◆ Work instruction ◆
The records follow. Filter them to the lines that hold "pink".

◆ Provided entries ◆
※ ※ ※

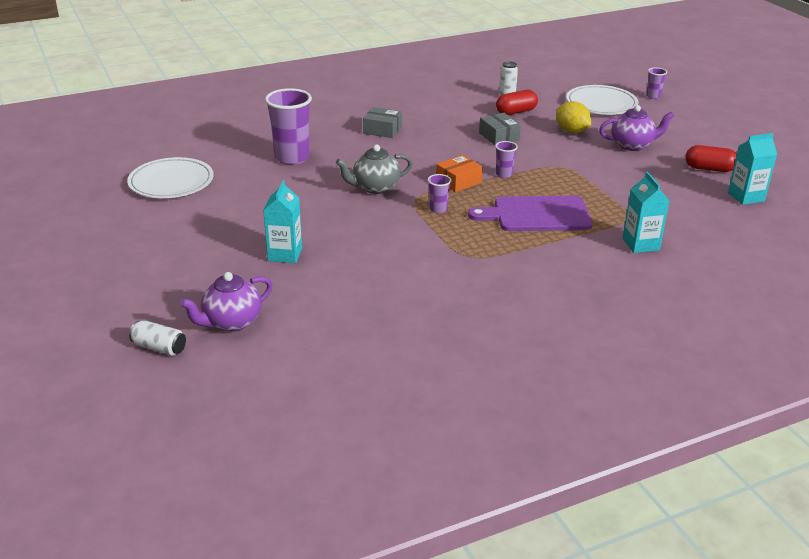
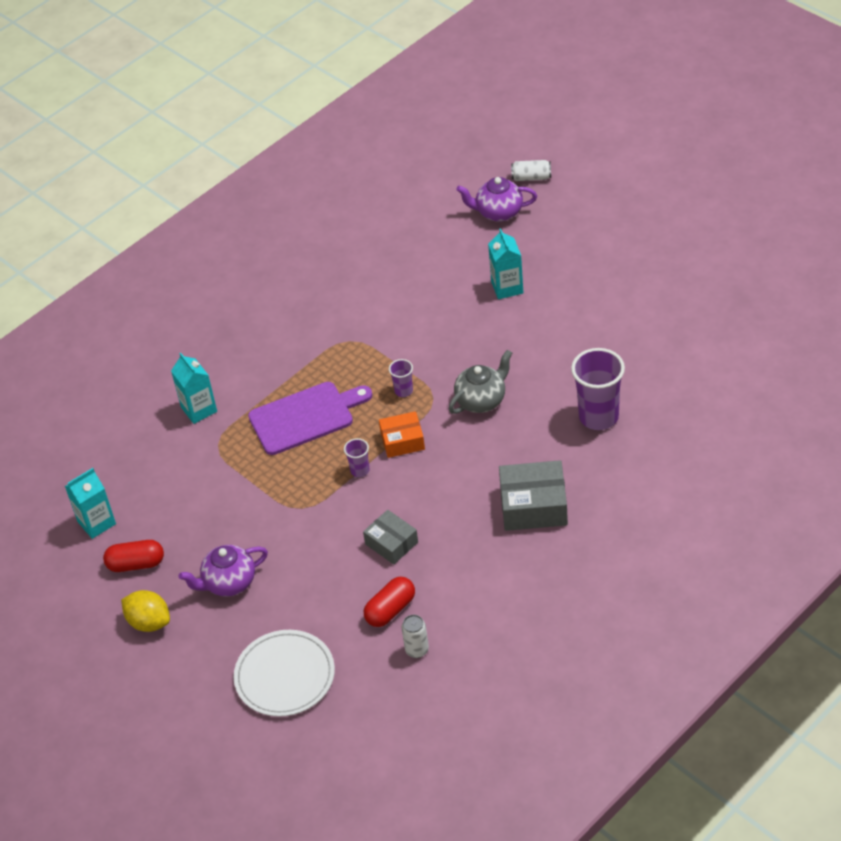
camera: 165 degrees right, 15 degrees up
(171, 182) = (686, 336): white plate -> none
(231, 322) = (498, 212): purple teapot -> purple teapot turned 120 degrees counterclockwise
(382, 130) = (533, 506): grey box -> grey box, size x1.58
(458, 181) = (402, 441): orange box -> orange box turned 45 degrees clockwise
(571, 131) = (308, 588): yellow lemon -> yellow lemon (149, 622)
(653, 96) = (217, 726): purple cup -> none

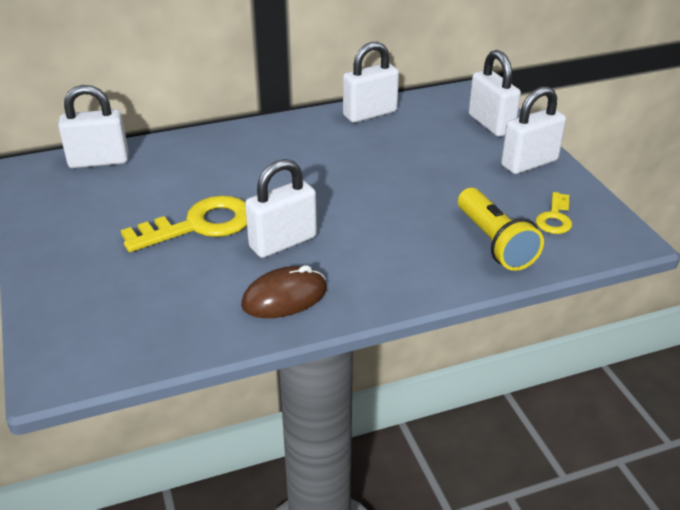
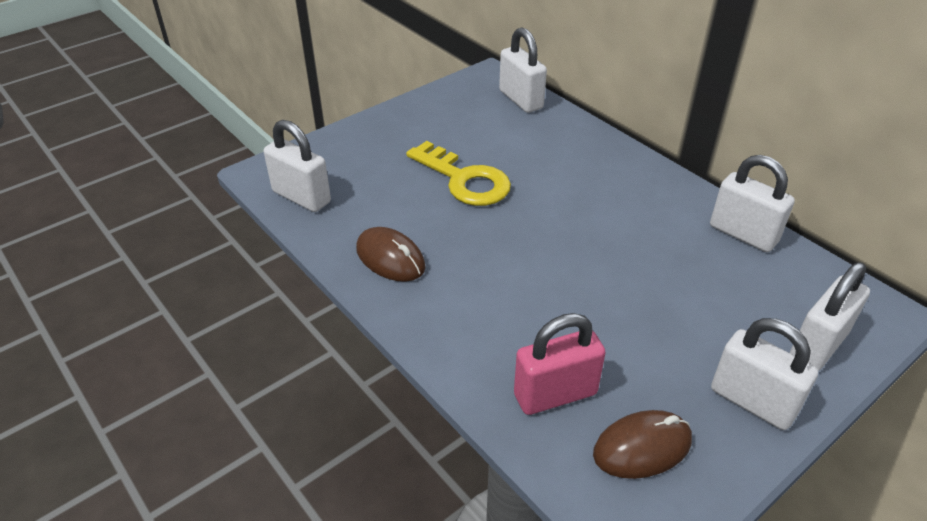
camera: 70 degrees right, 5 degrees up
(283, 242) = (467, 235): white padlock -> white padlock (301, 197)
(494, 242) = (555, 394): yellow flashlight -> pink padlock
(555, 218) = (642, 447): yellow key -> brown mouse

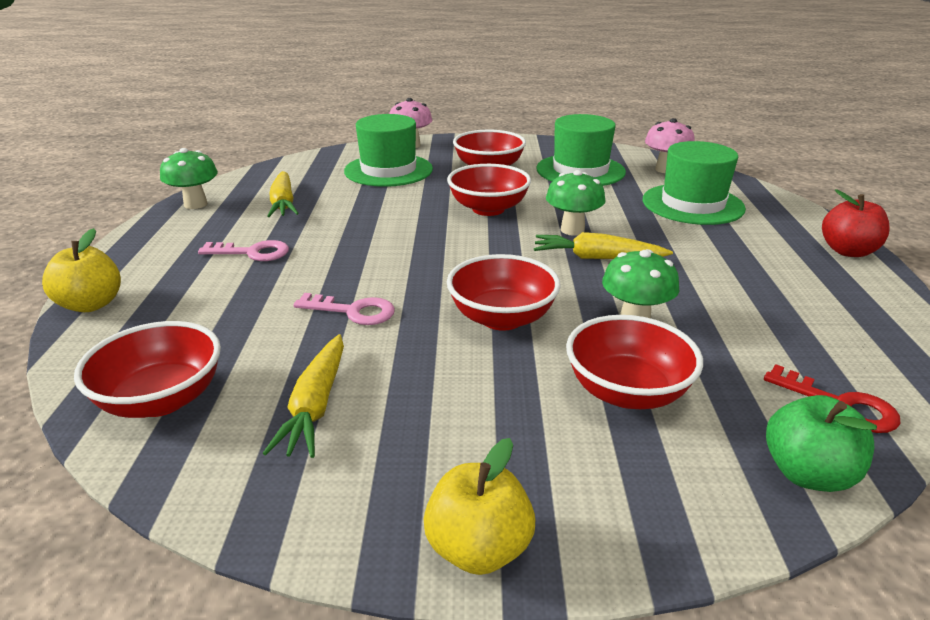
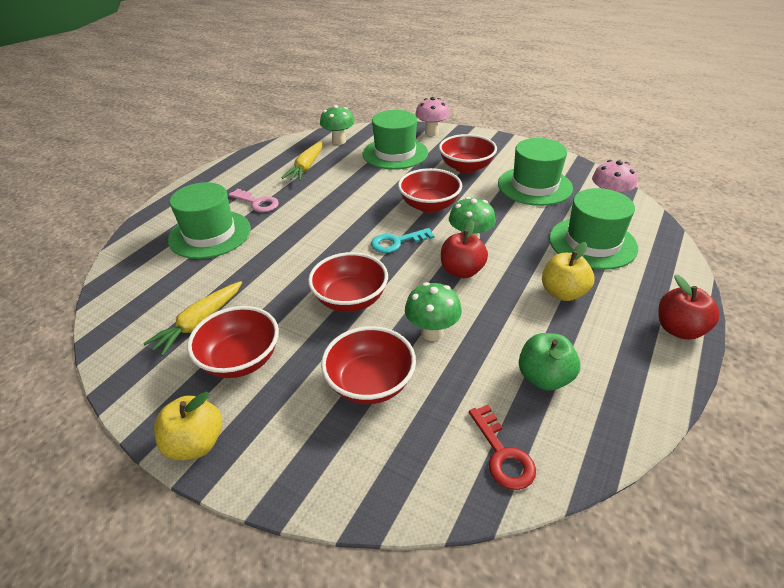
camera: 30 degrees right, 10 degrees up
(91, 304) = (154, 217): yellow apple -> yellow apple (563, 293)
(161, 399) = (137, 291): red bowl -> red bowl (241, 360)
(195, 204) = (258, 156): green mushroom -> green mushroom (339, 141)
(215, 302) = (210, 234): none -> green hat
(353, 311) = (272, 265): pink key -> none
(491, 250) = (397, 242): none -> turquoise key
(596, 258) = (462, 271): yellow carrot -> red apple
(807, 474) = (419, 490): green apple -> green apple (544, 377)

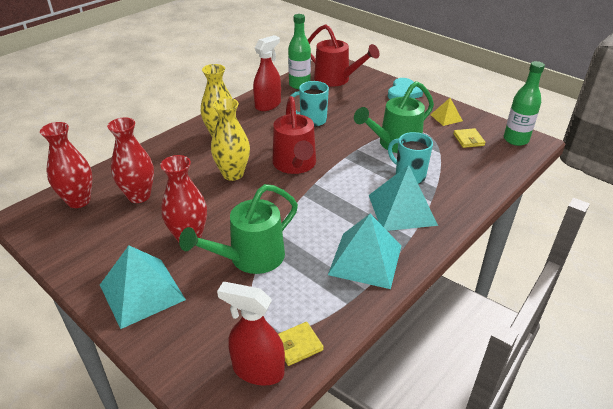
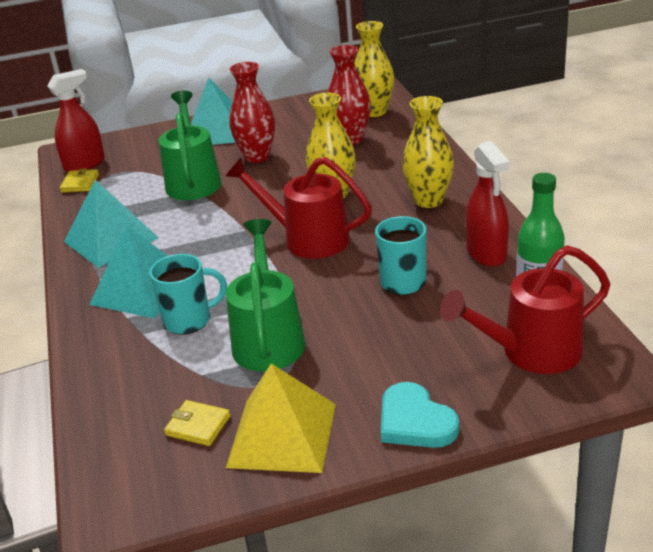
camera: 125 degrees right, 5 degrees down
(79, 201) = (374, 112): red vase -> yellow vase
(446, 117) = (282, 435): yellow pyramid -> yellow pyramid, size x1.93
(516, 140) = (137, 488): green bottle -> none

※ ※ ※

◆ Exercise answer ◆
(494, 242) = (555, 394): yellow flashlight -> pink padlock
(353, 311) = (272, 265): pink key -> none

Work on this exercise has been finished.